** Opening DATA SHOWN block **

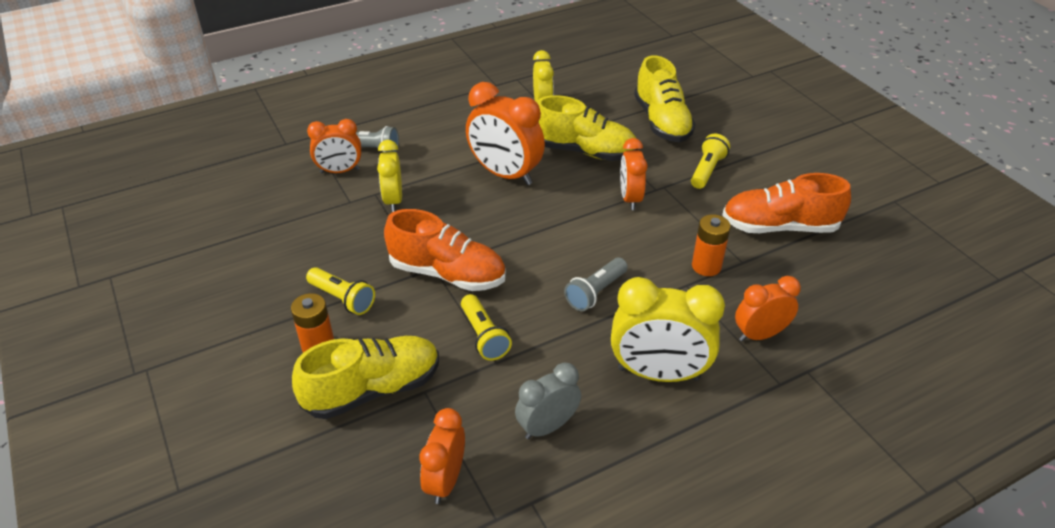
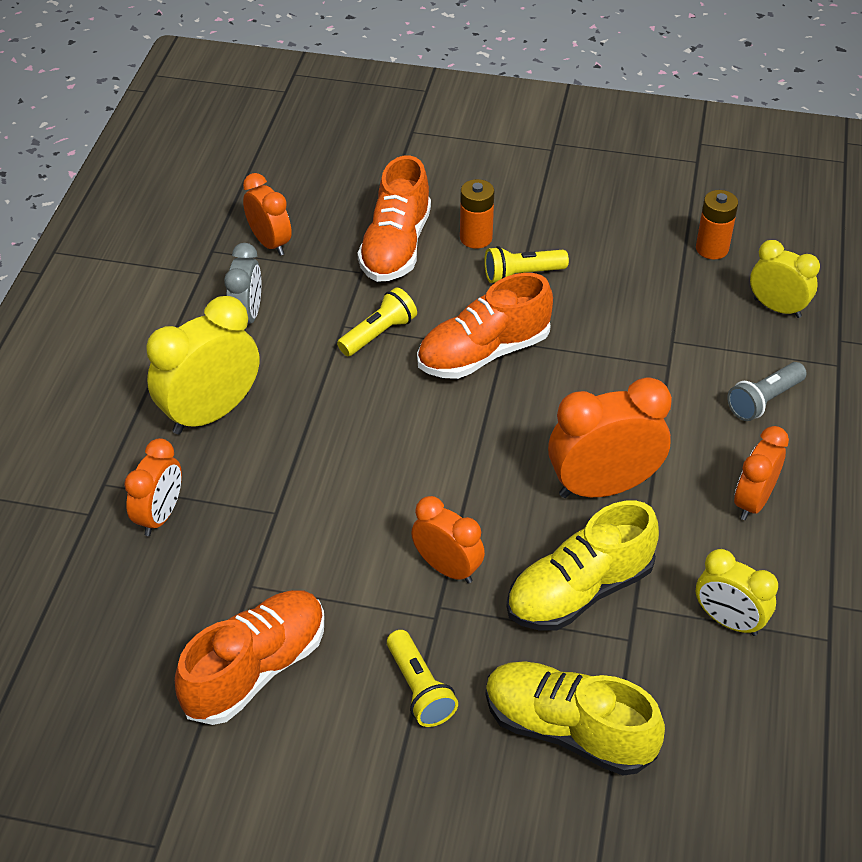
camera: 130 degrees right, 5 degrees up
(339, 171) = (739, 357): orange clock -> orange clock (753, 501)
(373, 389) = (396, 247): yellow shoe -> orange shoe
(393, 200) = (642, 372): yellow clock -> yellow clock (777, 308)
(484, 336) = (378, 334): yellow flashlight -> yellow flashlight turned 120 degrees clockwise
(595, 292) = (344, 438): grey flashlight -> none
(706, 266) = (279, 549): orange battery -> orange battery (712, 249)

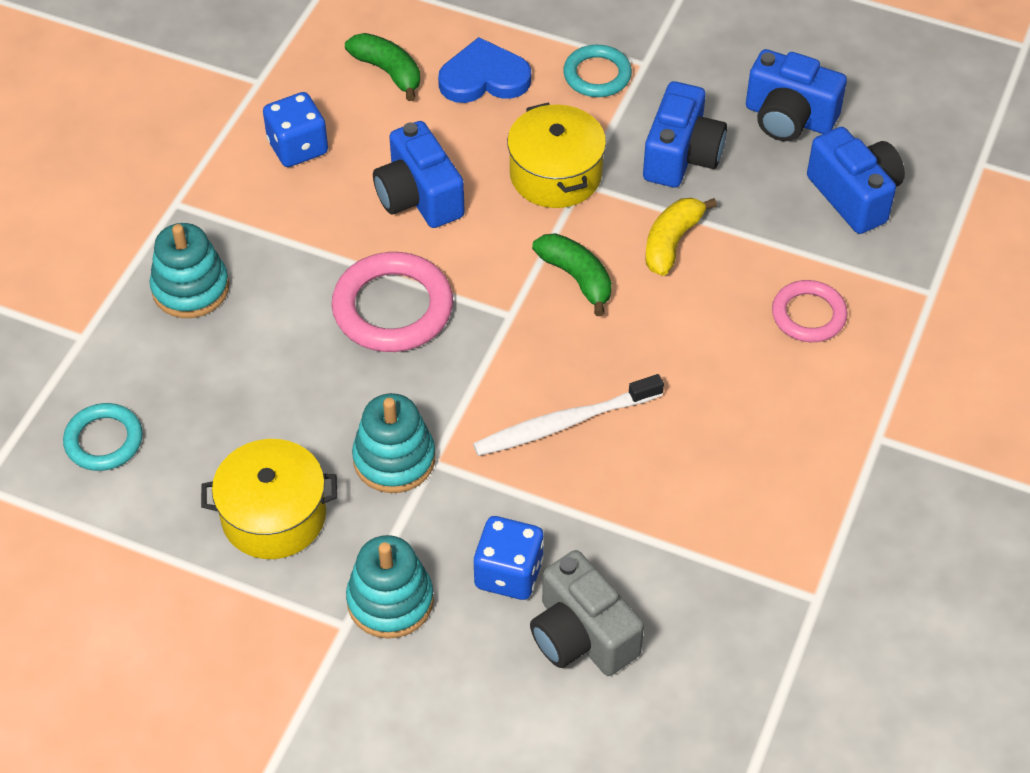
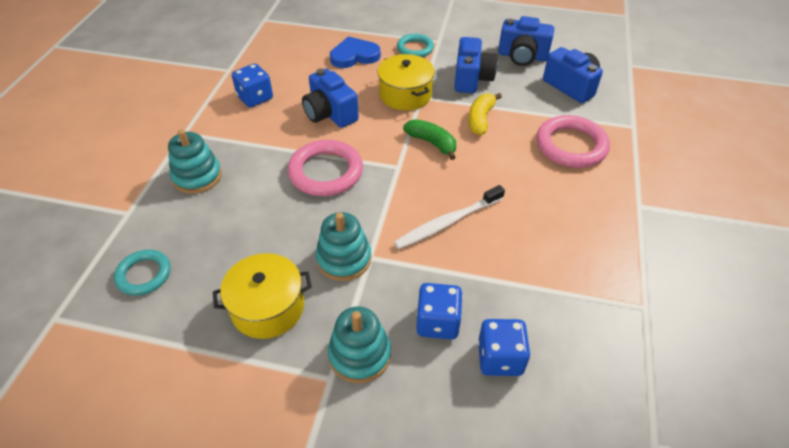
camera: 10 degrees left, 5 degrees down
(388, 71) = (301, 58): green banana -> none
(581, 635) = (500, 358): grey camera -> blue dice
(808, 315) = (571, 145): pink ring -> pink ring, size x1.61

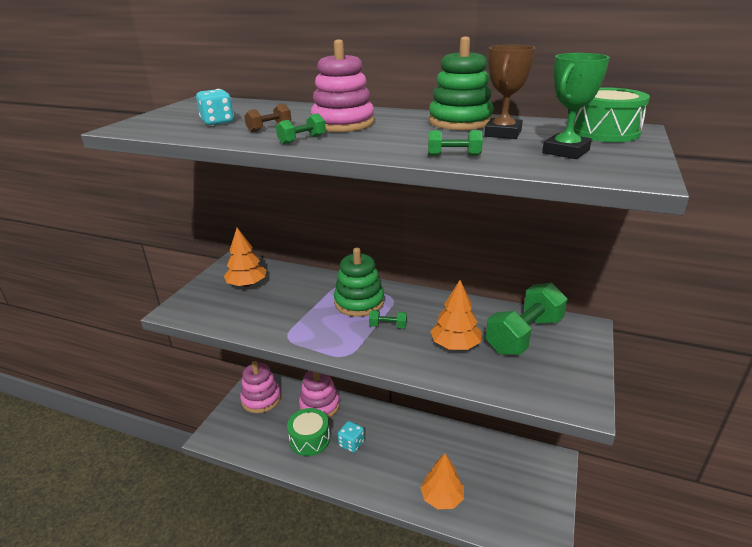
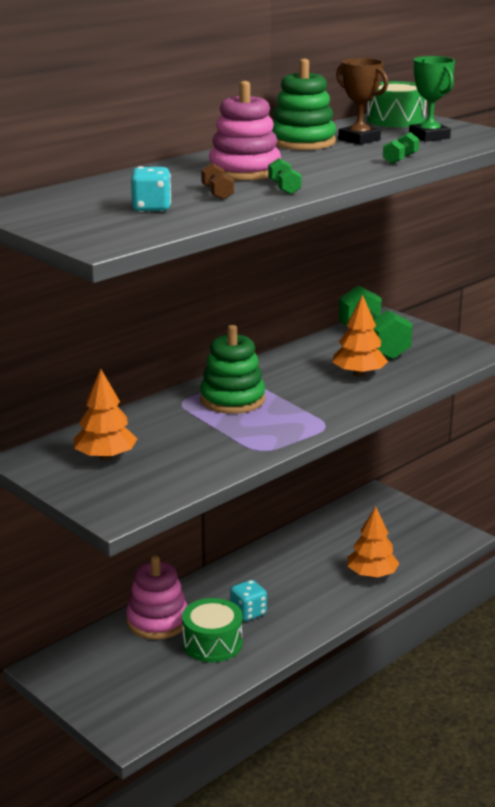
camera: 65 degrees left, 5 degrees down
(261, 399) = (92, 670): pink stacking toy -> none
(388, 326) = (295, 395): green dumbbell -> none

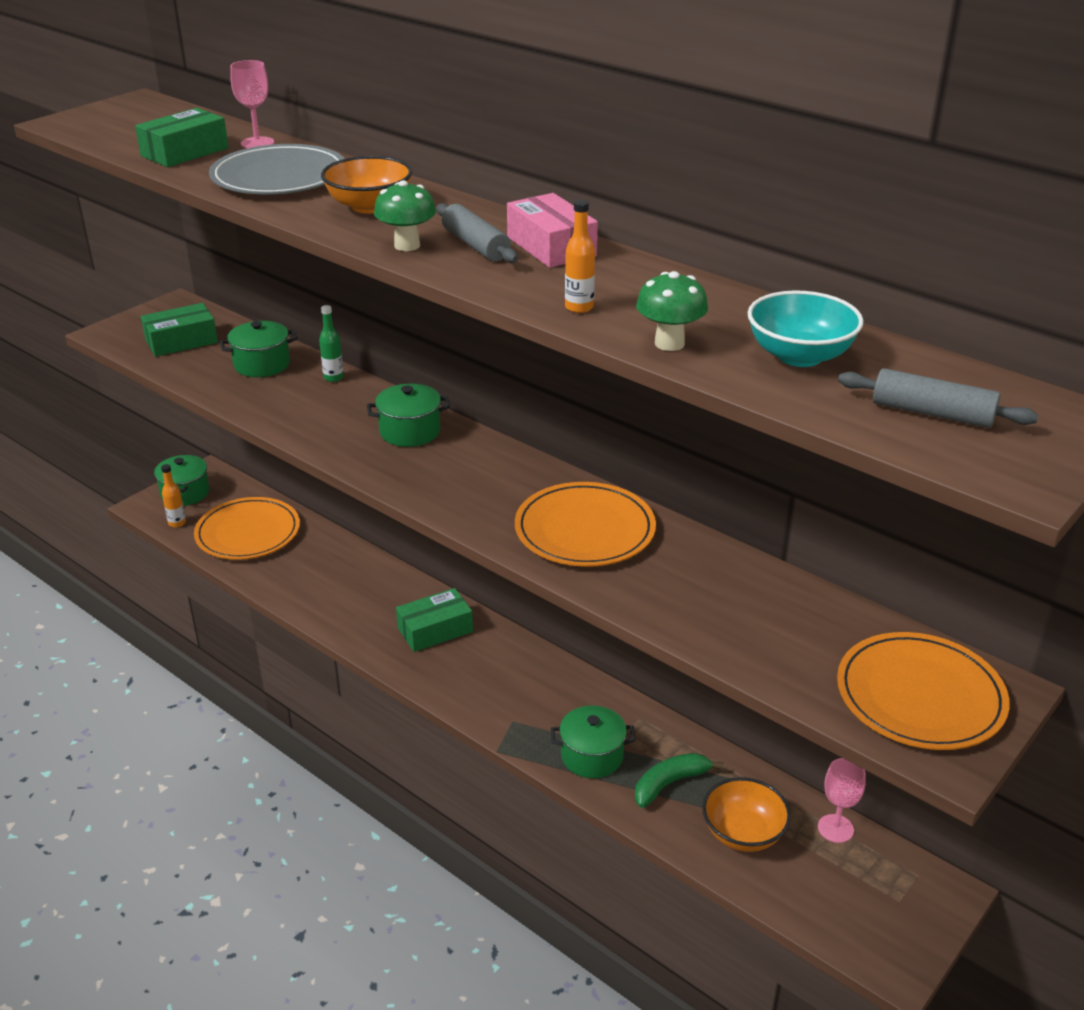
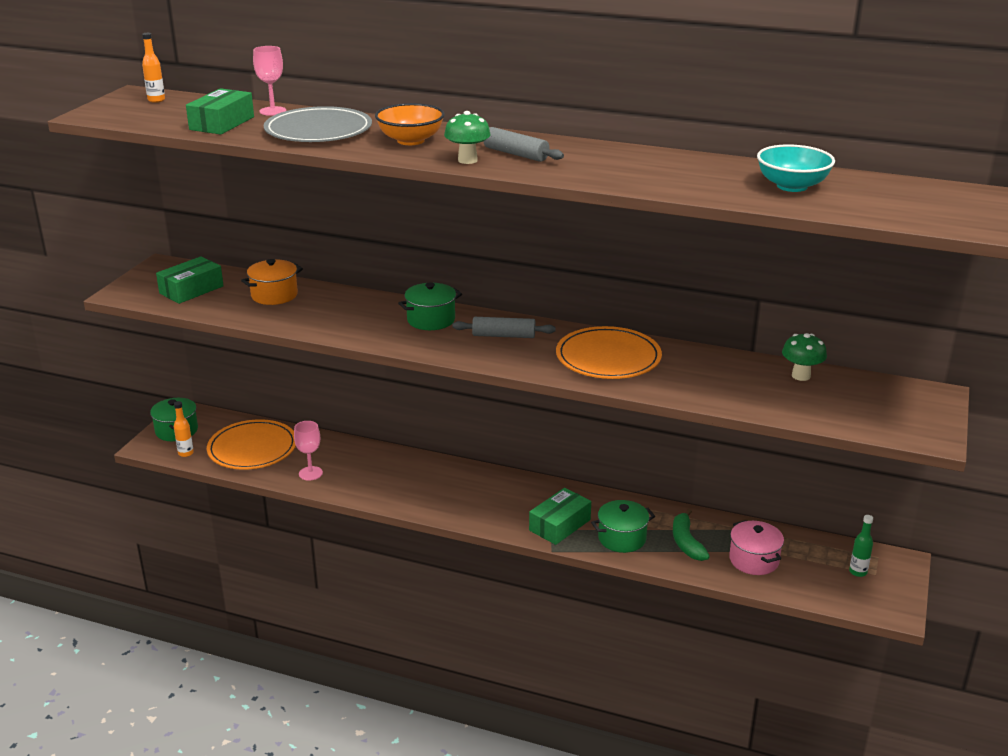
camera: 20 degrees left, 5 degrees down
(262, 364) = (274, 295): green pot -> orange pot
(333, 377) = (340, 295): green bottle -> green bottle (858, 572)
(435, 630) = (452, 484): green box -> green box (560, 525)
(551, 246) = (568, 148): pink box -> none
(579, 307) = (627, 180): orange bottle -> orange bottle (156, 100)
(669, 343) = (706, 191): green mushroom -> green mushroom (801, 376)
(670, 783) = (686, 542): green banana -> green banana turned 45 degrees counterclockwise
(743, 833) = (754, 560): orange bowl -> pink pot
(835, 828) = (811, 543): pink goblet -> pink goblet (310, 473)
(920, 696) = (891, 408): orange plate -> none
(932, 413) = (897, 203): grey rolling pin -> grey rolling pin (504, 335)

** Closing DATA SHOWN block **

WHAT IS EXPECTED » Restate, word for word, the entries above, dropping any picture.

YOUR RESPONSE »
camera: 130 degrees right, 5 degrees up
(339, 171) = (739, 357): orange clock -> orange clock (753, 501)
(373, 389) = (396, 247): yellow shoe -> orange shoe
(393, 200) = (642, 372): yellow clock -> yellow clock (777, 308)
(484, 336) = (378, 334): yellow flashlight -> yellow flashlight turned 120 degrees clockwise
(595, 292) = (344, 438): grey flashlight -> none
(706, 266) = (279, 549): orange battery -> orange battery (712, 249)

camera: 10 degrees left, 5 degrees down
(388, 71) = (301, 58): green banana -> none
(581, 635) = (500, 358): grey camera -> blue dice
(808, 315) = (571, 145): pink ring -> pink ring, size x1.61

camera: 65 degrees left, 5 degrees down
(261, 399) = (92, 670): pink stacking toy -> none
(388, 326) = (295, 395): green dumbbell -> none

camera: 20 degrees left, 5 degrees down
(262, 364) = (274, 295): green pot -> orange pot
(333, 377) = (340, 295): green bottle -> green bottle (858, 572)
(435, 630) = (452, 484): green box -> green box (560, 525)
(551, 246) = (568, 148): pink box -> none
(579, 307) = (627, 180): orange bottle -> orange bottle (156, 100)
(669, 343) = (706, 191): green mushroom -> green mushroom (801, 376)
(670, 783) = (686, 542): green banana -> green banana turned 45 degrees counterclockwise
(743, 833) = (754, 560): orange bowl -> pink pot
(835, 828) = (811, 543): pink goblet -> pink goblet (310, 473)
(920, 696) = (891, 408): orange plate -> none
(932, 413) = (897, 203): grey rolling pin -> grey rolling pin (504, 335)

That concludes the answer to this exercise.